• _AIM OF THE TASK_: Please write out exactly the lines of the data below from the line holding "IC8: NOT (in" through the line holding "P201 pin 1: SIG4 -> GND", and leave out the rest.

Version comparison data:
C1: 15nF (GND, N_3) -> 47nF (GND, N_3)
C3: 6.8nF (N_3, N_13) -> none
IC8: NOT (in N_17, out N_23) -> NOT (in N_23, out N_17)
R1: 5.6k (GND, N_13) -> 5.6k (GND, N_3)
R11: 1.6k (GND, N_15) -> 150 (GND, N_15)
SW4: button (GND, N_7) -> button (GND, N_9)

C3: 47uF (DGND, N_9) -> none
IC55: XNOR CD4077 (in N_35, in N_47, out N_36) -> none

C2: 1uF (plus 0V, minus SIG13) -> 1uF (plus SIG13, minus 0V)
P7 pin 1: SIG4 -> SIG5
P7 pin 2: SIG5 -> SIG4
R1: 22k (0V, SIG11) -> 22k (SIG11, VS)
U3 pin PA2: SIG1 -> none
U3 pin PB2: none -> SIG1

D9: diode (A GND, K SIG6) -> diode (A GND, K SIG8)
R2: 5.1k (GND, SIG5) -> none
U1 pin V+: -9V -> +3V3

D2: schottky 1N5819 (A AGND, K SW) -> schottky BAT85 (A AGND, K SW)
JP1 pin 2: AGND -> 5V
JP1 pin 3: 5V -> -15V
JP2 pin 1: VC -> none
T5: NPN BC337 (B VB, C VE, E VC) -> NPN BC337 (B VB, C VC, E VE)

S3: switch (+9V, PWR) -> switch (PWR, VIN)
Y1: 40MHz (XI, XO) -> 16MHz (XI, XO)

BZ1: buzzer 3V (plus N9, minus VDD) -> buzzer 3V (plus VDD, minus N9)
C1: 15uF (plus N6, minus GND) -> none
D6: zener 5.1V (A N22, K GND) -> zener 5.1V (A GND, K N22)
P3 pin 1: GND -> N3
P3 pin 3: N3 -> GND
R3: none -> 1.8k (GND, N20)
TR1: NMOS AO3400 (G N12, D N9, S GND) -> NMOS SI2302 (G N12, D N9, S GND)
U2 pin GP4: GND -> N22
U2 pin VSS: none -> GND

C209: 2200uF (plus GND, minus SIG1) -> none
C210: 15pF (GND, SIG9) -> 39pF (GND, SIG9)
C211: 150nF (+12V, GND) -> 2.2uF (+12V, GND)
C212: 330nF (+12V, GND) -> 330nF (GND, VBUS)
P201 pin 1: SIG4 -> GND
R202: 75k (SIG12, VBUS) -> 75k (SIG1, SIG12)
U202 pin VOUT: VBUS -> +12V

• _RESPONSE_:
IC8: NOT (in N_17, out N_23) -> NOT (in N_23, out N_17)
R1: 5.6k (GND, N_13) -> 5.6k (GND, N_3)
R11: 1.6k (GND, N_15) -> 150 (GND, N_15)
SW4: button (GND, N_7) -> button (GND, N_9)

C3: 47uF (DGND, N_9) -> none
IC55: XNOR CD4077 (in N_35, in N_47, out N_36) -> none

C2: 1uF (plus 0V, minus SIG13) -> 1uF (plus SIG13, minus 0V)
P7 pin 1: SIG4 -> SIG5
P7 pin 2: SIG5 -> SIG4
R1: 22k (0V, SIG11) -> 22k (SIG11, VS)
U3 pin PA2: SIG1 -> none
U3 pin PB2: none -> SIG1

D9: diode (A GND, K SIG6) -> diode (A GND, K SIG8)
R2: 5.1k (GND, SIG5) -> none
U1 pin V+: -9V -> +3V3

D2: schottky 1N5819 (A AGND, K SW) -> schottky BAT85 (A AGND, K SW)
JP1 pin 2: AGND -> 5V
JP1 pin 3: 5V -> -15V
JP2 pin 1: VC -> none
T5: NPN BC337 (B VB, C VE, E VC) -> NPN BC337 (B VB, C VC, E VE)

S3: switch (+9V, PWR) -> switch (PWR, VIN)
Y1: 40MHz (XI, XO) -> 16MHz (XI, XO)

BZ1: buzzer 3V (plus N9, minus VDD) -> buzzer 3V (plus VDD, minus N9)
C1: 15uF (plus N6, minus GND) -> none
D6: zener 5.1V (A N22, K GND) -> zener 5.1V (A GND, K N22)
P3 pin 1: GND -> N3
P3 pin 3: N3 -> GND
R3: none -> 1.8k (GND, N20)
TR1: NMOS AO3400 (G N12, D N9, S GND) -> NMOS SI2302 (G N12, D N9, S GND)
U2 pin GP4: GND -> N22
U2 pin VSS: none -> GND

C209: 2200uF (plus GND, minus SIG1) -> none
C210: 15pF (GND, SIG9) -> 39pF (GND, SIG9)
C211: 150nF (+12V, GND) -> 2.2uF (+12V, GND)
C212: 330nF (+12V, GND) -> 330nF (GND, VBUS)
P201 pin 1: SIG4 -> GND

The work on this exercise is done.